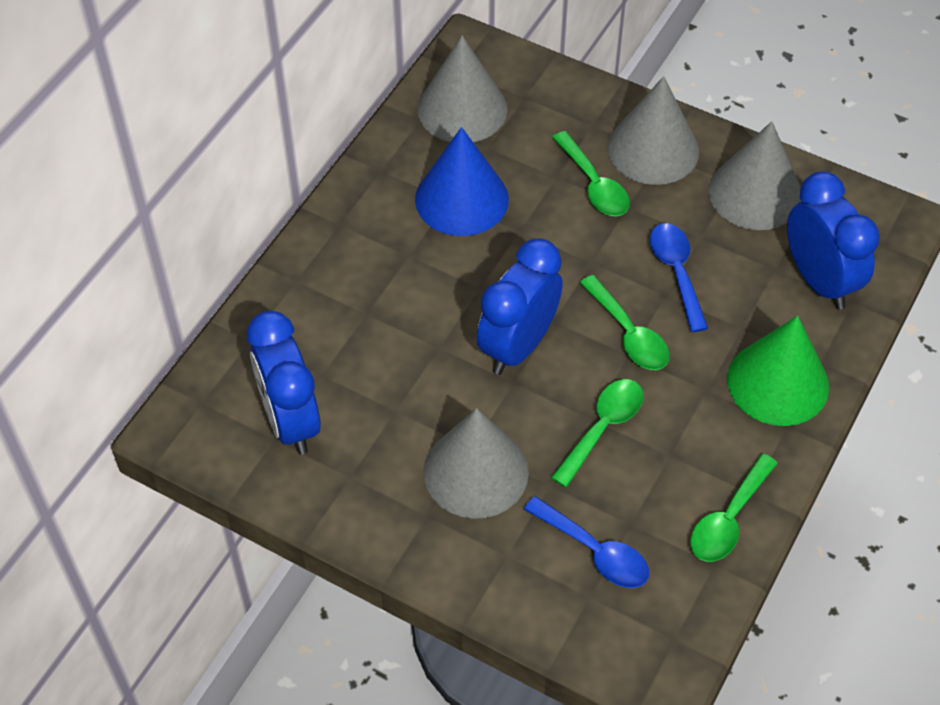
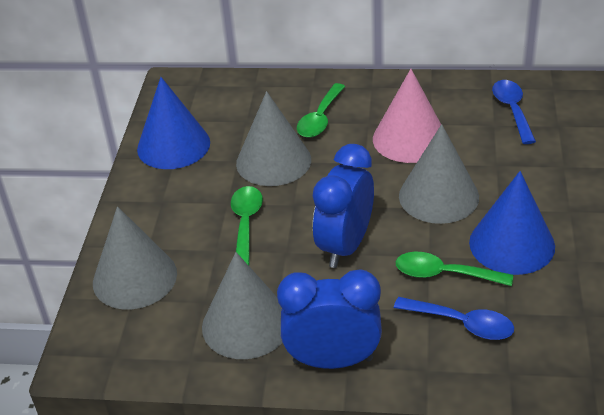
blue clock: 3 -> 2
blue cone: 1 -> 2
green cone: 1 -> 0
green spoon: 4 -> 3
pink cone: 0 -> 1

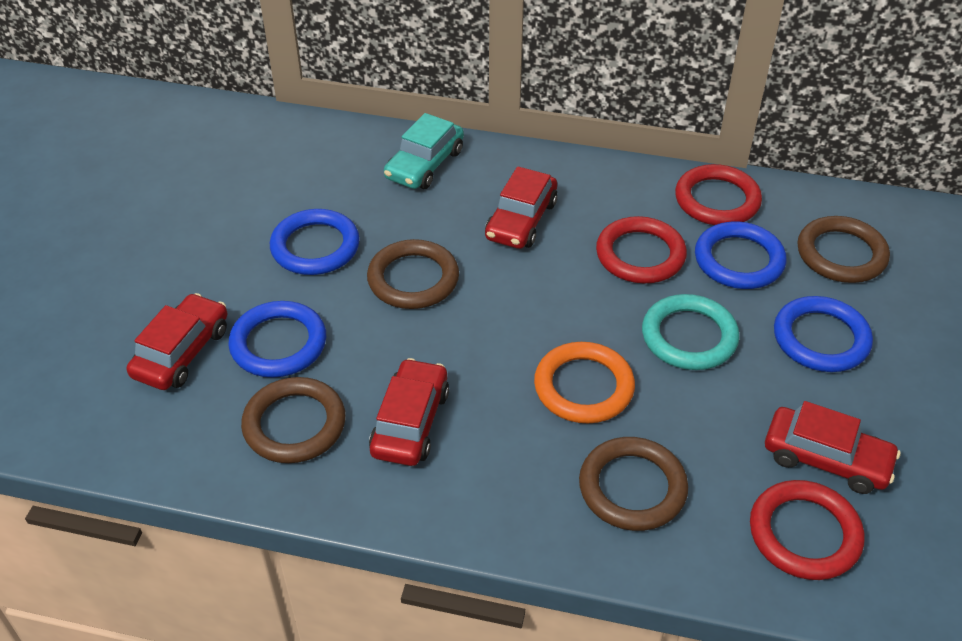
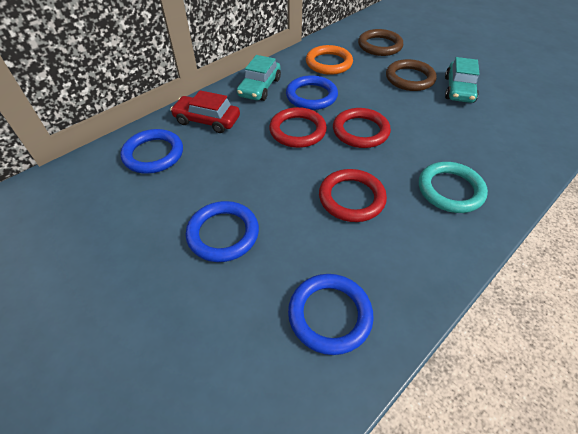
brown ring: 4 -> 2
red car: 4 -> 1
turquoise car: 1 -> 2

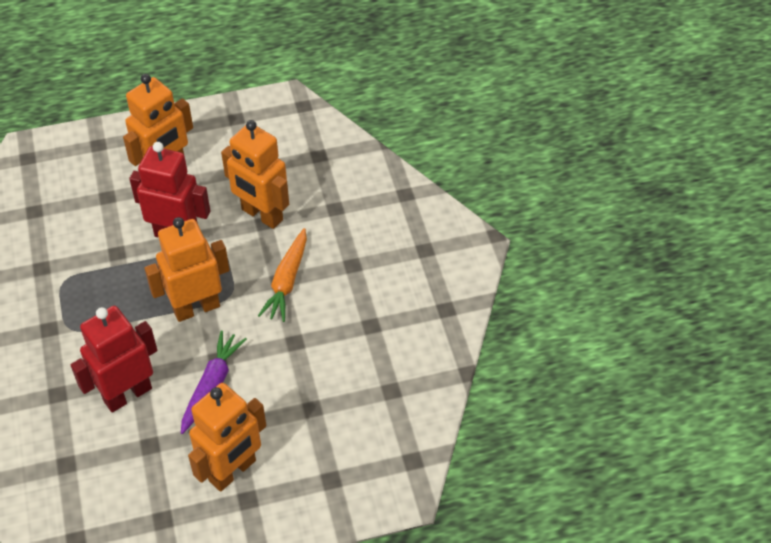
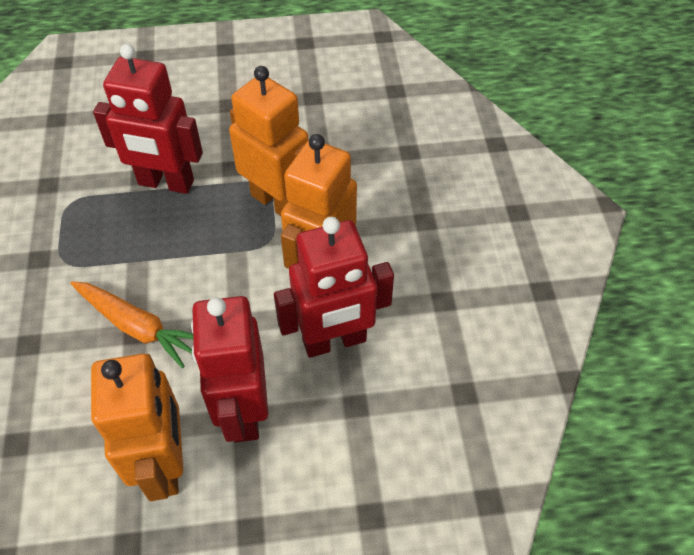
orange robot: 4 -> 3
purple carrot: 1 -> 0
red robot: 2 -> 3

### Assignment
Since the pictures don't belong in the copy, copy only the rest of the entries above exactly.

### Task output
blue clock: 3 -> 2
blue cone: 1 -> 2
green cone: 1 -> 0
green spoon: 4 -> 3
pink cone: 0 -> 1

brown ring: 4 -> 2
red car: 4 -> 1
turquoise car: 1 -> 2

orange robot: 4 -> 3
purple carrot: 1 -> 0
red robot: 2 -> 3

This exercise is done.